## Exercise instructions
A line containing "[453 471 497 516]" appears in the material below. Return exactly every line from the first through that one, and only those.

[[ Supplied data, beginning ]]

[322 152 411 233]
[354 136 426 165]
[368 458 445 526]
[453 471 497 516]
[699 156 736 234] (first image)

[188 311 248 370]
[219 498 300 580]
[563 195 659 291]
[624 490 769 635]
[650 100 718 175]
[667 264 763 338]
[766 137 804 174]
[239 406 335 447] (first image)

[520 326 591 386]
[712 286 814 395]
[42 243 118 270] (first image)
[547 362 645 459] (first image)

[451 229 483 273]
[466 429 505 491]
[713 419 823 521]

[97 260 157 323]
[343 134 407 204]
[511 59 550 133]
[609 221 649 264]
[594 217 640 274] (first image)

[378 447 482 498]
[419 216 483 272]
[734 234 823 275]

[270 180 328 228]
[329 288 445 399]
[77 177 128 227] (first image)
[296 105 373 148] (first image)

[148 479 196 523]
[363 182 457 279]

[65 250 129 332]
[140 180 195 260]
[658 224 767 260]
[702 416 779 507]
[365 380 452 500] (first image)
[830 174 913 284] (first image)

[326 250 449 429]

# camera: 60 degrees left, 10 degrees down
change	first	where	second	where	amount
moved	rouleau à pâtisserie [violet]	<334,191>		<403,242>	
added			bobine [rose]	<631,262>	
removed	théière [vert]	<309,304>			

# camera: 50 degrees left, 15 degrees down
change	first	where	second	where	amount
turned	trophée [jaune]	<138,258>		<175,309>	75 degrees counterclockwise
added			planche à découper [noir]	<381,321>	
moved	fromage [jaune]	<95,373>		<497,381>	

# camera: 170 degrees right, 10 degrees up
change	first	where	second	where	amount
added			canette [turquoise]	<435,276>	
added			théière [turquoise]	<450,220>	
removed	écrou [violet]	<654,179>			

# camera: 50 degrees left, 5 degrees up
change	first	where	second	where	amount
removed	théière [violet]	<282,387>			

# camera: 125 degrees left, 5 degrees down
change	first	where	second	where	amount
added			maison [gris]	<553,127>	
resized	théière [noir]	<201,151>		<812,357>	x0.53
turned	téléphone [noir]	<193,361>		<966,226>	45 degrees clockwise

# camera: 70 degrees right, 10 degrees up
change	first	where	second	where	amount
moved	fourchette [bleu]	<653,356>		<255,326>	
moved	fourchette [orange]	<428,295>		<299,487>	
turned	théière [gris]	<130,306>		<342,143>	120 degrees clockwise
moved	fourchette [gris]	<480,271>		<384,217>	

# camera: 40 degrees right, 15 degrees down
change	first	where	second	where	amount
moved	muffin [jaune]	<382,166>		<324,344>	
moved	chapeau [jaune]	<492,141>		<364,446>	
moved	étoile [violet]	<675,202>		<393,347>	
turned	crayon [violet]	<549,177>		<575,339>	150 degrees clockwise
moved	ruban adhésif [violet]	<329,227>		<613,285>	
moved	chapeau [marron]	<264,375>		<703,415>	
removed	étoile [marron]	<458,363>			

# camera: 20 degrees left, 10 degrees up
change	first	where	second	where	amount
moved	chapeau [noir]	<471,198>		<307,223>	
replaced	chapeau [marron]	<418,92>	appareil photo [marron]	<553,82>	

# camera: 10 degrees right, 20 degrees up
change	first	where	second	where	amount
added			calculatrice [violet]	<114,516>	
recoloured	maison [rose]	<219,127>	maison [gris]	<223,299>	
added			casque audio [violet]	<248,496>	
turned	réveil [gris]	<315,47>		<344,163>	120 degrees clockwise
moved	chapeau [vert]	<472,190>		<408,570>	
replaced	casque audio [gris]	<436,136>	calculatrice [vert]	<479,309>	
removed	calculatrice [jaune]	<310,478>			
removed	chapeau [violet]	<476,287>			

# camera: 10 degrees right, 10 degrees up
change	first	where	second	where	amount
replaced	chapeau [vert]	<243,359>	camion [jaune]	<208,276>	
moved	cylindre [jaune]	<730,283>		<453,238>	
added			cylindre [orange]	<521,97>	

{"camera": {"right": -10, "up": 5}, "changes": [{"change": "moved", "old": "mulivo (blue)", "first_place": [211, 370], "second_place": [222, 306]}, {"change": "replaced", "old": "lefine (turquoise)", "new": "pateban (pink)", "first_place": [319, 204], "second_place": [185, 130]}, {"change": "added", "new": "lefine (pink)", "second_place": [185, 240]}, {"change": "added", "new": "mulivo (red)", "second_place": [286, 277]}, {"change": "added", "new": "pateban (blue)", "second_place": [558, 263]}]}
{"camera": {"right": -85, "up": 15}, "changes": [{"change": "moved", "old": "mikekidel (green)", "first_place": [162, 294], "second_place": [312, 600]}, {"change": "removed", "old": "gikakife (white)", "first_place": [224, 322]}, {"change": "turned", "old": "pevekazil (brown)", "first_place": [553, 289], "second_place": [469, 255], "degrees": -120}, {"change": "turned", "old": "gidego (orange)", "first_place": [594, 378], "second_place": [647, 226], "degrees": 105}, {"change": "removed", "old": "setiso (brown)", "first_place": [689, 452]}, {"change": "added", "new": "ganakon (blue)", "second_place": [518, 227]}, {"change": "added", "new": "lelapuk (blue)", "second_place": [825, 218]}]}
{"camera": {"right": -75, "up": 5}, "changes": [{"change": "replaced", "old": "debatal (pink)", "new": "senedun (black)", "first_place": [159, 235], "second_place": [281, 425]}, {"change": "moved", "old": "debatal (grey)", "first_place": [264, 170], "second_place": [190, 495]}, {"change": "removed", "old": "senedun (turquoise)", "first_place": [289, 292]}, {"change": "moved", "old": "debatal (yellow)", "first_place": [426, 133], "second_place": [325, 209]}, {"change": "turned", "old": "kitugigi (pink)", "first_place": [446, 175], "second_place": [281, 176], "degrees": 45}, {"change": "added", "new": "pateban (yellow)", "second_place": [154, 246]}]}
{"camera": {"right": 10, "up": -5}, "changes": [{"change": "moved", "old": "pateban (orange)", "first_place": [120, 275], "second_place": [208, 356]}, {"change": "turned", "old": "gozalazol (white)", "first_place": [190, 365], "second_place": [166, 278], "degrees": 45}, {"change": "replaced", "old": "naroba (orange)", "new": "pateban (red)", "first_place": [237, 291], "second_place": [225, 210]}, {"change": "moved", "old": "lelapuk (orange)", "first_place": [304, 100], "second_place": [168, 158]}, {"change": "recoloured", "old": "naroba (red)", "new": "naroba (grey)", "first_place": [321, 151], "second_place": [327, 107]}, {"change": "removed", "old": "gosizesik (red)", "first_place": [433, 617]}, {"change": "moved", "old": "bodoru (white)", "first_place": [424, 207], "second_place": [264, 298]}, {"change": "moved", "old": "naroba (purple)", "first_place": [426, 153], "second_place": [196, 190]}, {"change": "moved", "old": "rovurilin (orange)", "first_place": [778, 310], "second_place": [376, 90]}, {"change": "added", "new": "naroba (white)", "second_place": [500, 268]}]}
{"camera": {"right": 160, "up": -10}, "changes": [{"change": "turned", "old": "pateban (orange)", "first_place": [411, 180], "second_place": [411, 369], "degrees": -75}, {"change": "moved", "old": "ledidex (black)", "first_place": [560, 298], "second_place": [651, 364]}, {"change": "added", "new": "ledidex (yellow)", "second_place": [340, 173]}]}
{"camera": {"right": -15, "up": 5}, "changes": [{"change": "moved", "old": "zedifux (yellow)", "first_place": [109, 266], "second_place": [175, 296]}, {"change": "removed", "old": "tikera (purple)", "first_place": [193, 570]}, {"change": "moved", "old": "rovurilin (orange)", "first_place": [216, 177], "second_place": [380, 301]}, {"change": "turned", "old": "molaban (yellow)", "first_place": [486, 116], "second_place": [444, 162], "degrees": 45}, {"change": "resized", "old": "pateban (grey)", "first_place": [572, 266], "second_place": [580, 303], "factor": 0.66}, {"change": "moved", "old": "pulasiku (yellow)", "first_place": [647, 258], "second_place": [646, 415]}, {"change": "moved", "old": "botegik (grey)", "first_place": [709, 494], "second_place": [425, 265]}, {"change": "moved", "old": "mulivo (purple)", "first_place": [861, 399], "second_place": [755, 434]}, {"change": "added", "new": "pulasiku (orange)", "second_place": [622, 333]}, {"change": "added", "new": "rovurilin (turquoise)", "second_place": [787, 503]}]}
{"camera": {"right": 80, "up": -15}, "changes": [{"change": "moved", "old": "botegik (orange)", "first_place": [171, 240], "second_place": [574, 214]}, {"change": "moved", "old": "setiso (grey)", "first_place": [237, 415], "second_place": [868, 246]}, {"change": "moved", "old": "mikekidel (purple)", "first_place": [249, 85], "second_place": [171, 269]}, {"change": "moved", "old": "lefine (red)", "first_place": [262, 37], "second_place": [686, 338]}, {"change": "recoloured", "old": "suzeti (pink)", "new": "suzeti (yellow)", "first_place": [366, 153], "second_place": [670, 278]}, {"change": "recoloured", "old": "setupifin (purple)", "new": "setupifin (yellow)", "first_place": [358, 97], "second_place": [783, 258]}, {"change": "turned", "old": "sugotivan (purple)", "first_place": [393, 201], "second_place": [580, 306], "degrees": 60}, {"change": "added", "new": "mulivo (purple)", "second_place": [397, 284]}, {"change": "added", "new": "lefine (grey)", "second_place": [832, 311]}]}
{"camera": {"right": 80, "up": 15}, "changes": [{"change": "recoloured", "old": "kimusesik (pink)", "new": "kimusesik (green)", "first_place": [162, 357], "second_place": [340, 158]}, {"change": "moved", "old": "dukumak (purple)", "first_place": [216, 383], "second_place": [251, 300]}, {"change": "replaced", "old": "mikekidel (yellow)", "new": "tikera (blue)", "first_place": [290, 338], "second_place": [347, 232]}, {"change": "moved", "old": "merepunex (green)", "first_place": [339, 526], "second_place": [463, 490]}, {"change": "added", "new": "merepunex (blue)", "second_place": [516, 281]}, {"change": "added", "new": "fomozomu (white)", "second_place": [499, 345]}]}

[[ Supplied data, end ]]

## Answer box
[322 152 411 233]
[354 136 426 165]
[368 458 445 526]
[453 471 497 516]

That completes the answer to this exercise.